Task directions:
Transcribe the line that contains "J101 pin 2: BUS_B -> BUS_A" and every line after it to the end of the records, exactly and nothing else. Skip the pictures.

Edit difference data
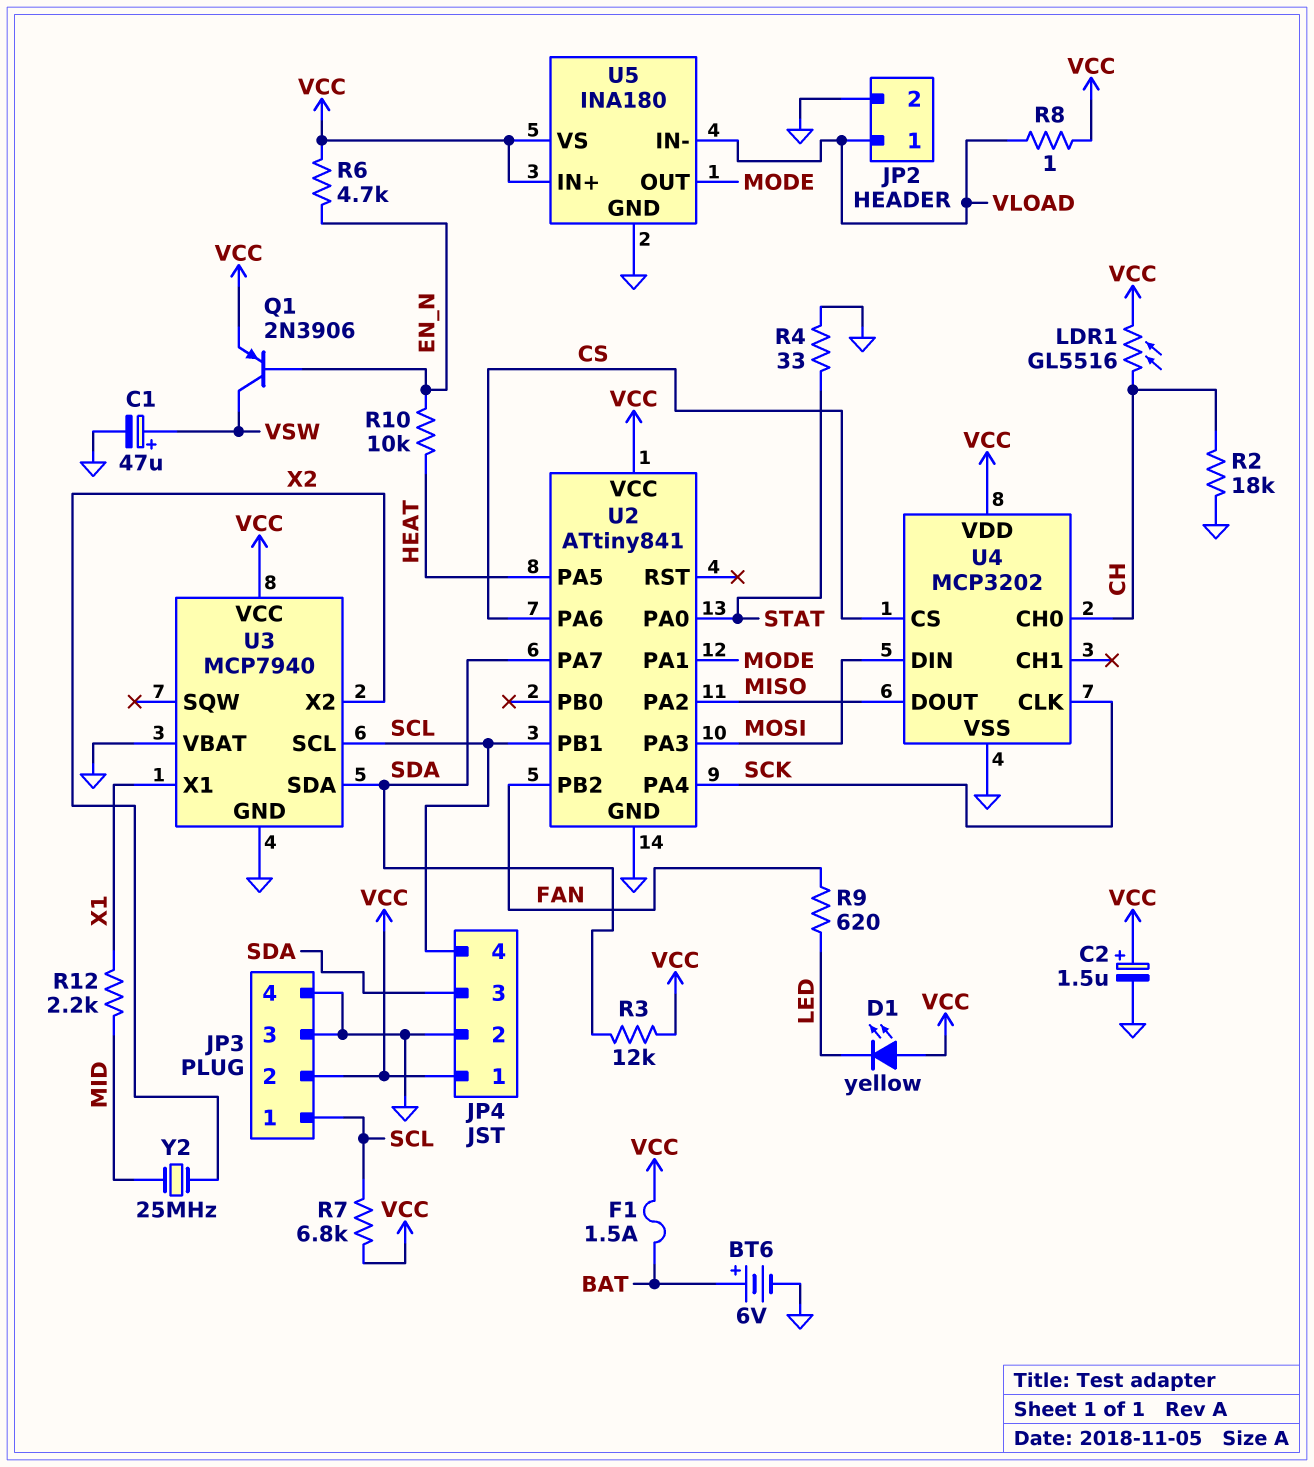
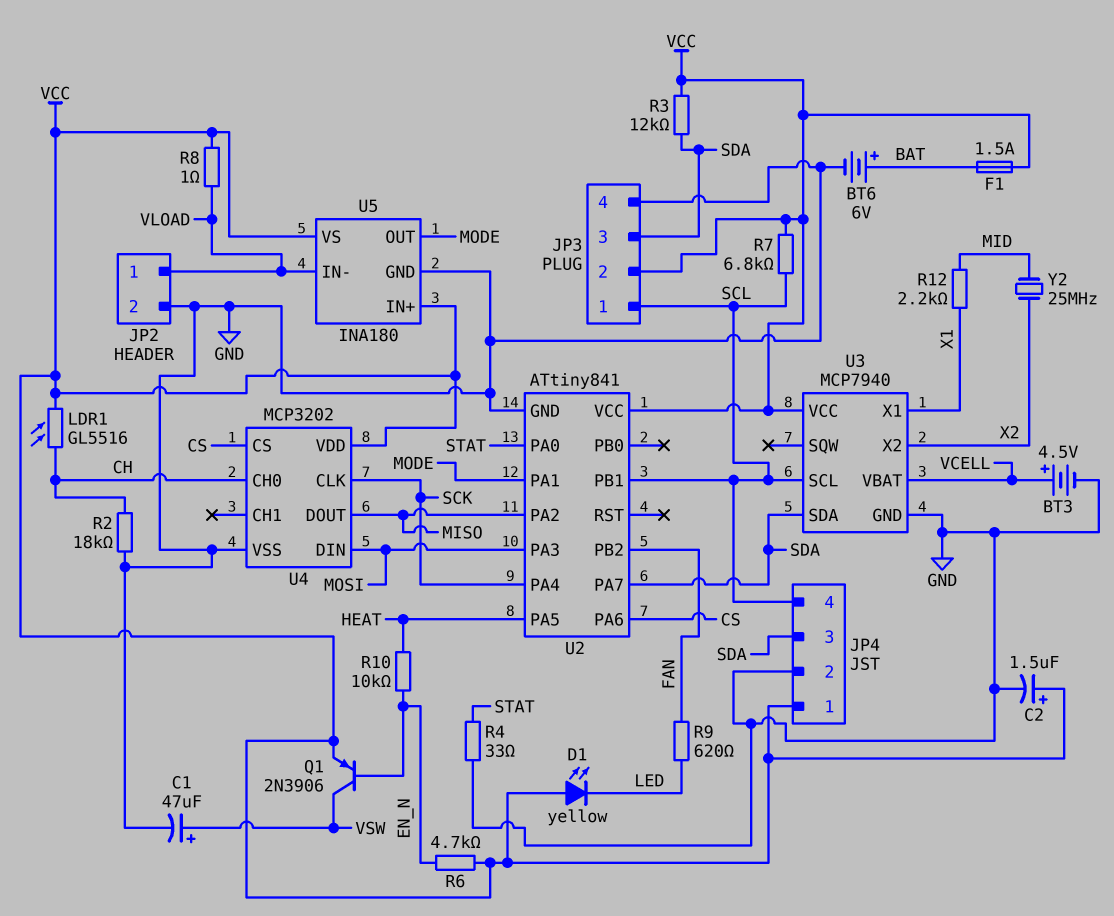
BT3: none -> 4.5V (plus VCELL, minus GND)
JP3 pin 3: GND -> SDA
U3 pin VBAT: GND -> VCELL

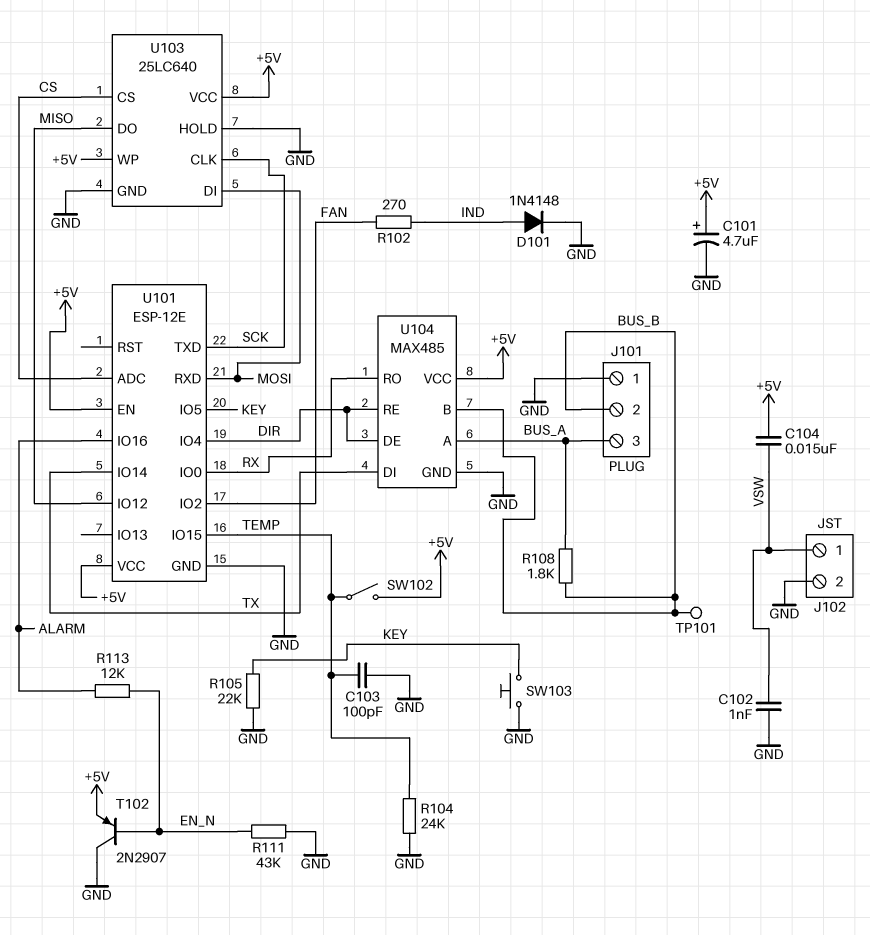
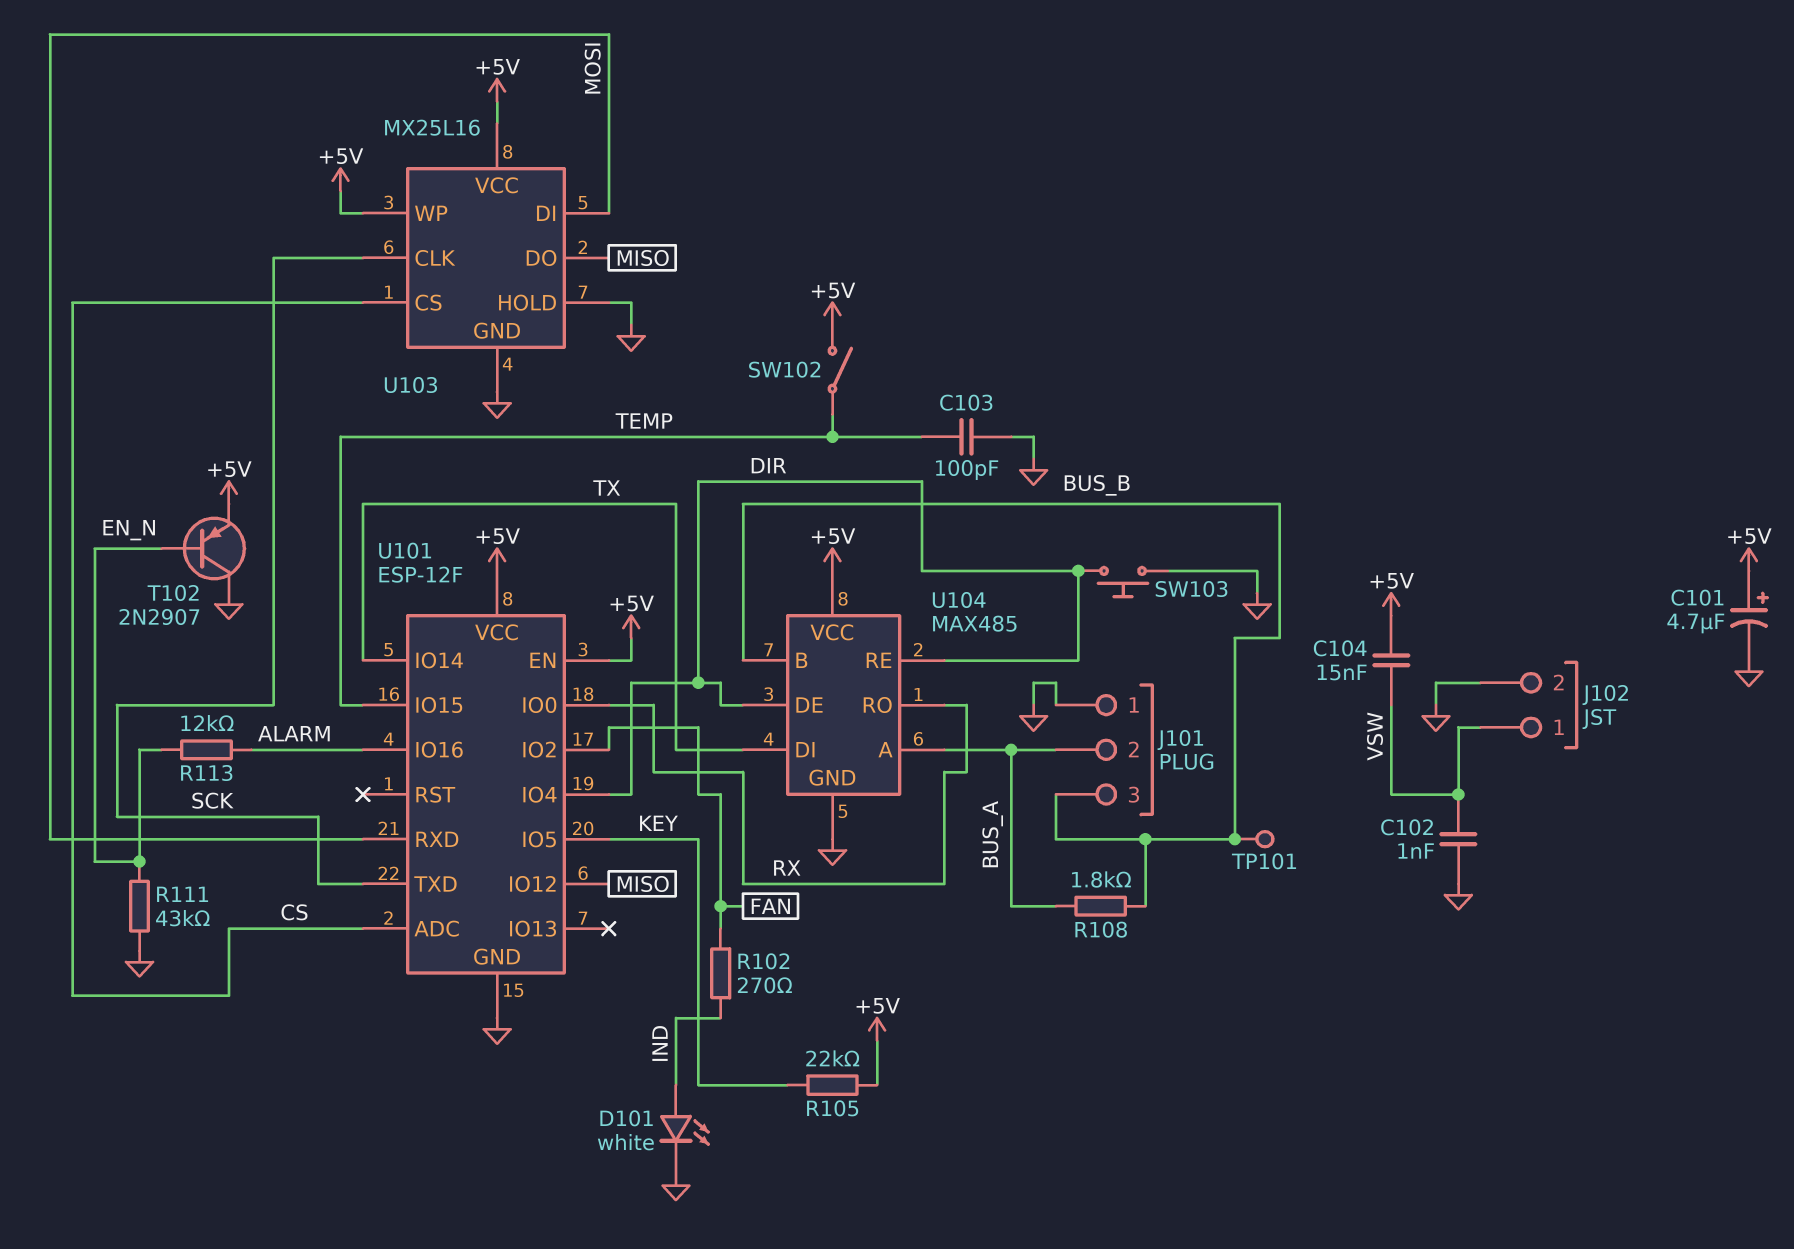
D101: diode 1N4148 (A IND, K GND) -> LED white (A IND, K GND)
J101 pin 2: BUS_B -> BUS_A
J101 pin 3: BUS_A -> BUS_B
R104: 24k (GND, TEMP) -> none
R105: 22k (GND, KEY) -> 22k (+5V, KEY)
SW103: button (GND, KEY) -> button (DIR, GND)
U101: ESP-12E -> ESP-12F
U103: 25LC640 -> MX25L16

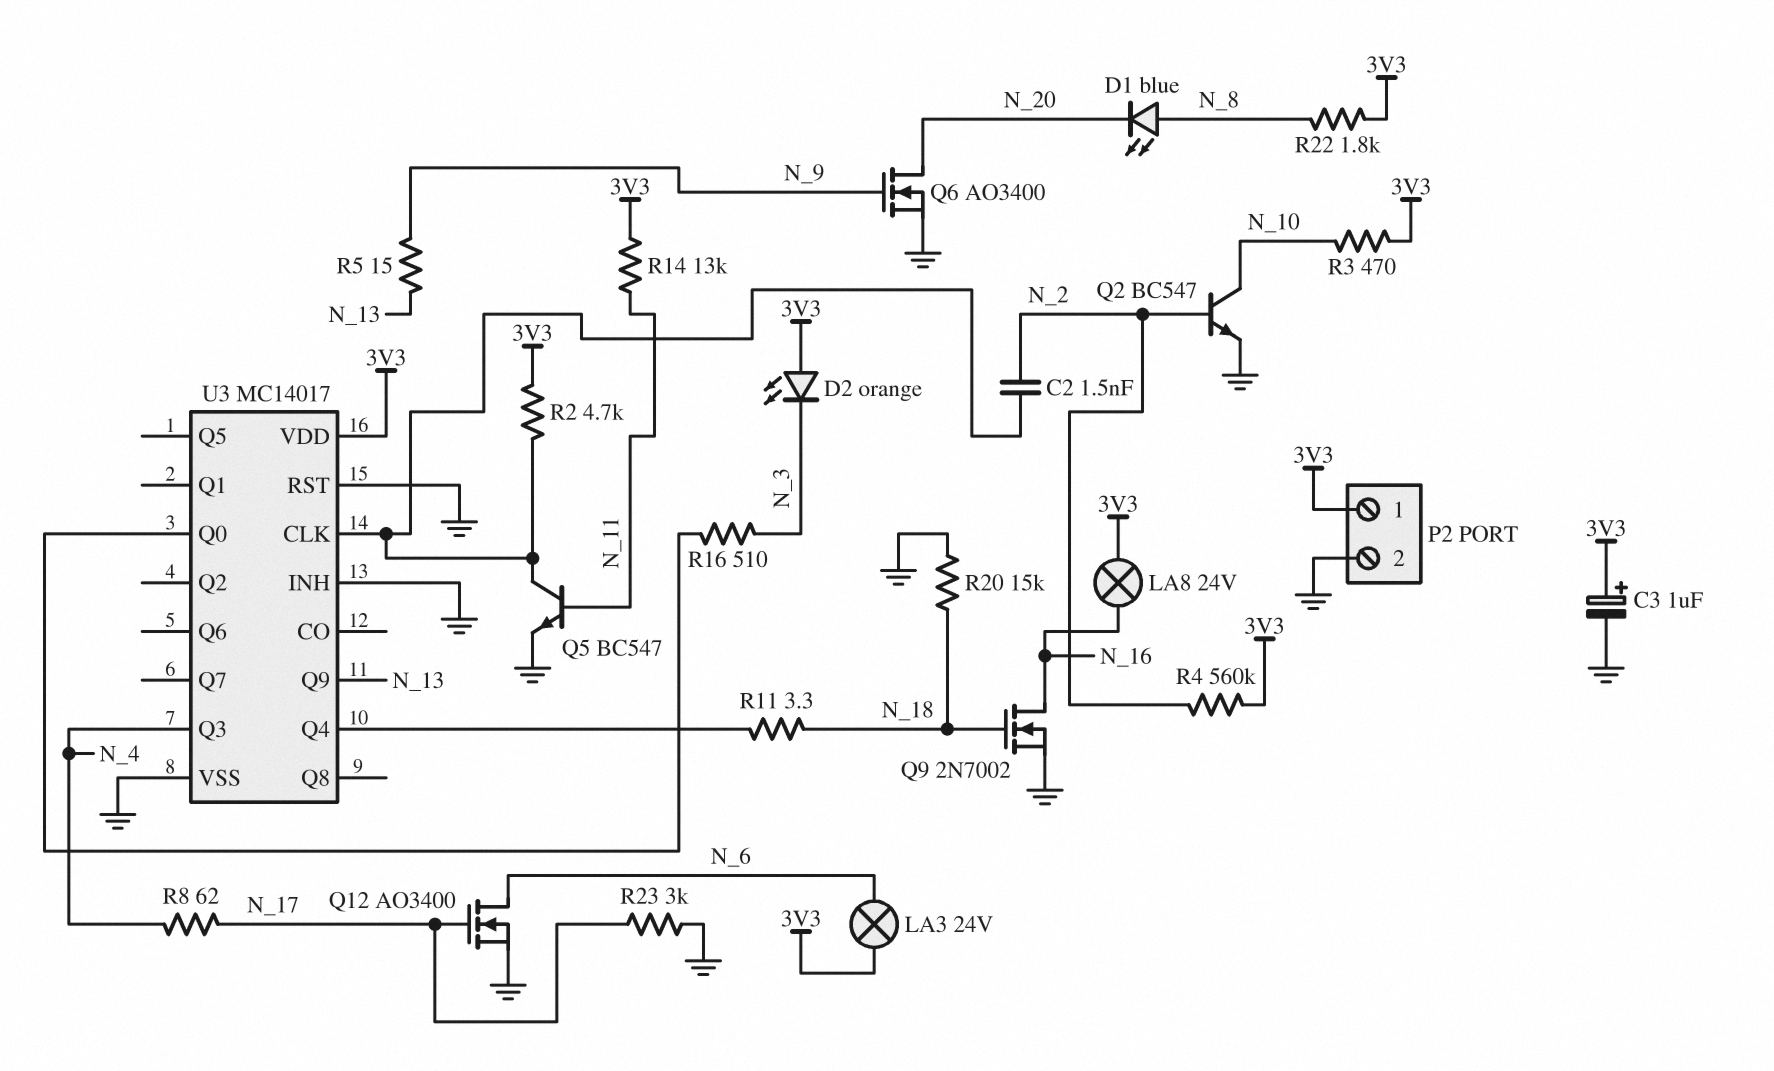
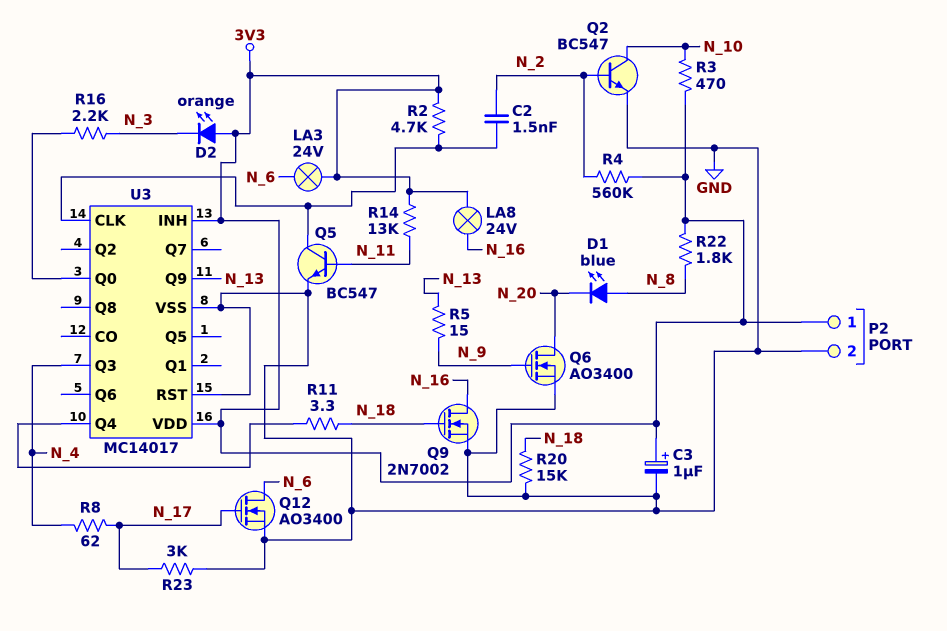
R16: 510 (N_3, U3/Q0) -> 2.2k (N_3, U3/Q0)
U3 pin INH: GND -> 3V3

Written answer:
J101 pin 2: BUS_B -> BUS_A
J101 pin 3: BUS_A -> BUS_B
R104: 24k (GND, TEMP) -> none
R105: 22k (GND, KEY) -> 22k (+5V, KEY)
SW103: button (GND, KEY) -> button (DIR, GND)
U101: ESP-12E -> ESP-12F
U103: 25LC640 -> MX25L16

R16: 510 (N_3, U3/Q0) -> 2.2k (N_3, U3/Q0)
U3 pin INH: GND -> 3V3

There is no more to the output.